## Dataset records
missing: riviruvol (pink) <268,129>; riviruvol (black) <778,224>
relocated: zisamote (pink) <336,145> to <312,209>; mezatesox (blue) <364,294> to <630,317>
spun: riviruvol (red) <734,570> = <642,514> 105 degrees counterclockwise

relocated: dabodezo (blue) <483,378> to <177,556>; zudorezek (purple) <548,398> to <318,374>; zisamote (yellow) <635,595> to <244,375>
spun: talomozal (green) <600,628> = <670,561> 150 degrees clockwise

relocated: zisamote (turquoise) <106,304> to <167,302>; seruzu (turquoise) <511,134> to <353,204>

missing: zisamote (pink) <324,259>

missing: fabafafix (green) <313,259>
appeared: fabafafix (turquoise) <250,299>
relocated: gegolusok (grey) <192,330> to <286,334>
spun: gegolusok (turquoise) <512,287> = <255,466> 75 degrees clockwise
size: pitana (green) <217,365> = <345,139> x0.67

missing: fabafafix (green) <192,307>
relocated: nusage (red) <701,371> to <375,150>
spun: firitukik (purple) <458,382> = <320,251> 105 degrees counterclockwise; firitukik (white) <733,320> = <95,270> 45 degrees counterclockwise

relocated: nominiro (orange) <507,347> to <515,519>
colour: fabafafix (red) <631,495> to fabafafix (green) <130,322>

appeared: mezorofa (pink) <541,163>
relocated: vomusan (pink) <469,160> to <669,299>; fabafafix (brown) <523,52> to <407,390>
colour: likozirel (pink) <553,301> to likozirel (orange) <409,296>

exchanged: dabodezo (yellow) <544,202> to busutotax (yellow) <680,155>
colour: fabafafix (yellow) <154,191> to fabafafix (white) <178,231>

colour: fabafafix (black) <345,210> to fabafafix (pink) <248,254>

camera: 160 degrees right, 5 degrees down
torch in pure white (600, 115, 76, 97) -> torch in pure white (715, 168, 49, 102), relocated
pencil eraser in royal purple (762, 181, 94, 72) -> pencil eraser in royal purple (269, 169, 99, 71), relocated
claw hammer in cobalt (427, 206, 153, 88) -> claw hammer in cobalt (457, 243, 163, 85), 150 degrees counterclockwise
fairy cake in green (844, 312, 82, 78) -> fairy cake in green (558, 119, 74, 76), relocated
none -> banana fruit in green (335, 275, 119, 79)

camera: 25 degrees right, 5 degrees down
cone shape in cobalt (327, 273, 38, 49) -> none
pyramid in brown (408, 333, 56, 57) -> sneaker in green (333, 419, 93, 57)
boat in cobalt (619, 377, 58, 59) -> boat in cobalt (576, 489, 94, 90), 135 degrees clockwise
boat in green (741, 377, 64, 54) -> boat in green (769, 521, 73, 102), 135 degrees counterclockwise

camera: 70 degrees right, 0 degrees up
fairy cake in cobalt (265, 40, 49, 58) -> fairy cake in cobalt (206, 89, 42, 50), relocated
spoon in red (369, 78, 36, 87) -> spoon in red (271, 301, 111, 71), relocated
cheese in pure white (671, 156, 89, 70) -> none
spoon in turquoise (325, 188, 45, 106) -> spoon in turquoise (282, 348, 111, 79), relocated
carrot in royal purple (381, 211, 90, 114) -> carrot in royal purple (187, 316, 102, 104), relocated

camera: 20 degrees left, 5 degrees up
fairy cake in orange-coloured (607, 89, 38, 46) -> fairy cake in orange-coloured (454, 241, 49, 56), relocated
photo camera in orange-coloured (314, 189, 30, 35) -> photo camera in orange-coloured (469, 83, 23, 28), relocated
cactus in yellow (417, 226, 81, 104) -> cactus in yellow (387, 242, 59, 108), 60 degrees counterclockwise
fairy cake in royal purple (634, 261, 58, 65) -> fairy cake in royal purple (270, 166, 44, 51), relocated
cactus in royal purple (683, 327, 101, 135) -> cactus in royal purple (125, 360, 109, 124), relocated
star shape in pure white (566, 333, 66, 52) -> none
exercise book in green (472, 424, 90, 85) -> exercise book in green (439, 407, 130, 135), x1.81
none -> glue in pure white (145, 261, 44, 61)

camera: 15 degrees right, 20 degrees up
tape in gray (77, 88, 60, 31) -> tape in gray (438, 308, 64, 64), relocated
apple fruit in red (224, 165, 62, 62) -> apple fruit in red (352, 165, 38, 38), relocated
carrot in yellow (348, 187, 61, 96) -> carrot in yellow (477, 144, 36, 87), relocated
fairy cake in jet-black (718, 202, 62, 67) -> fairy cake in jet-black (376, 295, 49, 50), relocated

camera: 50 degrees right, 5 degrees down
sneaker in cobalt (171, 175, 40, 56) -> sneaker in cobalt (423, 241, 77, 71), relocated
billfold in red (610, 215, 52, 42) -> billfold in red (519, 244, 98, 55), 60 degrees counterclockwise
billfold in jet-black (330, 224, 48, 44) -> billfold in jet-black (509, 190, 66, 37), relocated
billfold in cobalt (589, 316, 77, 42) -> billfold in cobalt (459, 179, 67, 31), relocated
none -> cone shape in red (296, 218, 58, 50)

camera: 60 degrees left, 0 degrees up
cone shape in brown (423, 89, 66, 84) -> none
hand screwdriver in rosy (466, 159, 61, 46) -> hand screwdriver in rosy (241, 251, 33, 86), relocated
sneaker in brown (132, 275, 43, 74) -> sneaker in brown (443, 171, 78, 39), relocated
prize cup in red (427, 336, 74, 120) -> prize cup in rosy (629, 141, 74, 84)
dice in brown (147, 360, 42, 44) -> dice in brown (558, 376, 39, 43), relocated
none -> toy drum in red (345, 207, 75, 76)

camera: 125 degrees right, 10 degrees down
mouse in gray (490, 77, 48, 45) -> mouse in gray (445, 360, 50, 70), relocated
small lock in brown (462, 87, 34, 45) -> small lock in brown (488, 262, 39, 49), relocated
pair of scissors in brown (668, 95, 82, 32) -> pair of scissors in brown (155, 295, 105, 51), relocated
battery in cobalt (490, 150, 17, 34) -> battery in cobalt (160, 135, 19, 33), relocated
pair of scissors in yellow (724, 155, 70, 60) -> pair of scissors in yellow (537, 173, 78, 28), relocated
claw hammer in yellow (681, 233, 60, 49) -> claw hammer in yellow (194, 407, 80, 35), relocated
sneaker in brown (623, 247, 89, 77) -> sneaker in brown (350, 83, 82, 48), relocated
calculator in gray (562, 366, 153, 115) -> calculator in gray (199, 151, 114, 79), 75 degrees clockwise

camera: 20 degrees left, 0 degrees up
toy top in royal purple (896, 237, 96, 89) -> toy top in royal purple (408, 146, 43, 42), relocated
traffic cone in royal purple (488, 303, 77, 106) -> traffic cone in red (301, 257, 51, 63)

## The problem
Without omitting anything, output the data verbatim.

## Exercise result
missing: riviruvol (pink) <268,129>; riviruvol (black) <778,224>
relocated: zisamote (pink) <336,145> to <312,209>; mezatesox (blue) <364,294> to <630,317>
spun: riviruvol (red) <734,570> = <642,514> 105 degrees counterclockwise

relocated: dabodezo (blue) <483,378> to <177,556>; zudorezek (purple) <548,398> to <318,374>; zisamote (yellow) <635,595> to <244,375>
spun: talomozal (green) <600,628> = <670,561> 150 degrees clockwise

relocated: zisamote (turquoise) <106,304> to <167,302>; seruzu (turquoise) <511,134> to <353,204>

missing: zisamote (pink) <324,259>

missing: fabafafix (green) <313,259>
appeared: fabafafix (turquoise) <250,299>
relocated: gegolusok (grey) <192,330> to <286,334>
spun: gegolusok (turquoise) <512,287> = <255,466> 75 degrees clockwise
size: pitana (green) <217,365> = <345,139> x0.67

missing: fabafafix (green) <192,307>
relocated: nusage (red) <701,371> to <375,150>
spun: firitukik (purple) <458,382> = <320,251> 105 degrees counterclockwise; firitukik (white) <733,320> = <95,270> 45 degrees counterclockwise

relocated: nominiro (orange) <507,347> to <515,519>
colour: fabafafix (red) <631,495> to fabafafix (green) <130,322>

appeared: mezorofa (pink) <541,163>
relocated: vomusan (pink) <469,160> to <669,299>; fabafafix (brown) <523,52> to <407,390>
colour: likozirel (pink) <553,301> to likozirel (orange) <409,296>

exchanged: dabodezo (yellow) <544,202> to busutotax (yellow) <680,155>
colour: fabafafix (yellow) <154,191> to fabafafix (white) <178,231>

colour: fabafafix (black) <345,210> to fabafafix (pink) <248,254>

camera: 160 degrees right, 5 degrees down
torch in pure white (600, 115, 76, 97) -> torch in pure white (715, 168, 49, 102), relocated
pencil eraser in royal purple (762, 181, 94, 72) -> pencil eraser in royal purple (269, 169, 99, 71), relocated
claw hammer in cobalt (427, 206, 153, 88) -> claw hammer in cobalt (457, 243, 163, 85), 150 degrees counterclockwise
fairy cake in green (844, 312, 82, 78) -> fairy cake in green (558, 119, 74, 76), relocated
none -> banana fruit in green (335, 275, 119, 79)

camera: 25 degrees right, 5 degrees down
cone shape in cobalt (327, 273, 38, 49) -> none
pyramid in brown (408, 333, 56, 57) -> sneaker in green (333, 419, 93, 57)
boat in cobalt (619, 377, 58, 59) -> boat in cobalt (576, 489, 94, 90), 135 degrees clockwise
boat in green (741, 377, 64, 54) -> boat in green (769, 521, 73, 102), 135 degrees counterclockwise

camera: 70 degrees right, 0 degrees up
fairy cake in cobalt (265, 40, 49, 58) -> fairy cake in cobalt (206, 89, 42, 50), relocated
spoon in red (369, 78, 36, 87) -> spoon in red (271, 301, 111, 71), relocated
cheese in pure white (671, 156, 89, 70) -> none
spoon in turquoise (325, 188, 45, 106) -> spoon in turquoise (282, 348, 111, 79), relocated
carrot in royal purple (381, 211, 90, 114) -> carrot in royal purple (187, 316, 102, 104), relocated

camera: 20 degrees left, 5 degrees up
fairy cake in orange-coloured (607, 89, 38, 46) -> fairy cake in orange-coloured (454, 241, 49, 56), relocated
photo camera in orange-coloured (314, 189, 30, 35) -> photo camera in orange-coloured (469, 83, 23, 28), relocated
cactus in yellow (417, 226, 81, 104) -> cactus in yellow (387, 242, 59, 108), 60 degrees counterclockwise
fairy cake in royal purple (634, 261, 58, 65) -> fairy cake in royal purple (270, 166, 44, 51), relocated
cactus in royal purple (683, 327, 101, 135) -> cactus in royal purple (125, 360, 109, 124), relocated
star shape in pure white (566, 333, 66, 52) -> none
exercise book in green (472, 424, 90, 85) -> exercise book in green (439, 407, 130, 135), x1.81
none -> glue in pure white (145, 261, 44, 61)

camera: 15 degrees right, 20 degrees up
tape in gray (77, 88, 60, 31) -> tape in gray (438, 308, 64, 64), relocated
apple fruit in red (224, 165, 62, 62) -> apple fruit in red (352, 165, 38, 38), relocated
carrot in yellow (348, 187, 61, 96) -> carrot in yellow (477, 144, 36, 87), relocated
fairy cake in jet-black (718, 202, 62, 67) -> fairy cake in jet-black (376, 295, 49, 50), relocated

camera: 50 degrees right, 5 degrees down
sneaker in cobalt (171, 175, 40, 56) -> sneaker in cobalt (423, 241, 77, 71), relocated
billfold in red (610, 215, 52, 42) -> billfold in red (519, 244, 98, 55), 60 degrees counterclockwise
billfold in jet-black (330, 224, 48, 44) -> billfold in jet-black (509, 190, 66, 37), relocated
billfold in cobalt (589, 316, 77, 42) -> billfold in cobalt (459, 179, 67, 31), relocated
none -> cone shape in red (296, 218, 58, 50)

camera: 60 degrees left, 0 degrees up
cone shape in brown (423, 89, 66, 84) -> none
hand screwdriver in rosy (466, 159, 61, 46) -> hand screwdriver in rosy (241, 251, 33, 86), relocated
sneaker in brown (132, 275, 43, 74) -> sneaker in brown (443, 171, 78, 39), relocated
prize cup in red (427, 336, 74, 120) -> prize cup in rosy (629, 141, 74, 84)
dice in brown (147, 360, 42, 44) -> dice in brown (558, 376, 39, 43), relocated
none -> toy drum in red (345, 207, 75, 76)

camera: 125 degrees right, 10 degrees down
mouse in gray (490, 77, 48, 45) -> mouse in gray (445, 360, 50, 70), relocated
small lock in brown (462, 87, 34, 45) -> small lock in brown (488, 262, 39, 49), relocated
pair of scissors in brown (668, 95, 82, 32) -> pair of scissors in brown (155, 295, 105, 51), relocated
battery in cobalt (490, 150, 17, 34) -> battery in cobalt (160, 135, 19, 33), relocated
pair of scissors in yellow (724, 155, 70, 60) -> pair of scissors in yellow (537, 173, 78, 28), relocated
claw hammer in yellow (681, 233, 60, 49) -> claw hammer in yellow (194, 407, 80, 35), relocated
sneaker in brown (623, 247, 89, 77) -> sneaker in brown (350, 83, 82, 48), relocated
calculator in gray (562, 366, 153, 115) -> calculator in gray (199, 151, 114, 79), 75 degrees clockwise

camera: 20 degrees left, 0 degrees up
toy top in royal purple (896, 237, 96, 89) -> toy top in royal purple (408, 146, 43, 42), relocated
traffic cone in royal purple (488, 303, 77, 106) -> traffic cone in red (301, 257, 51, 63)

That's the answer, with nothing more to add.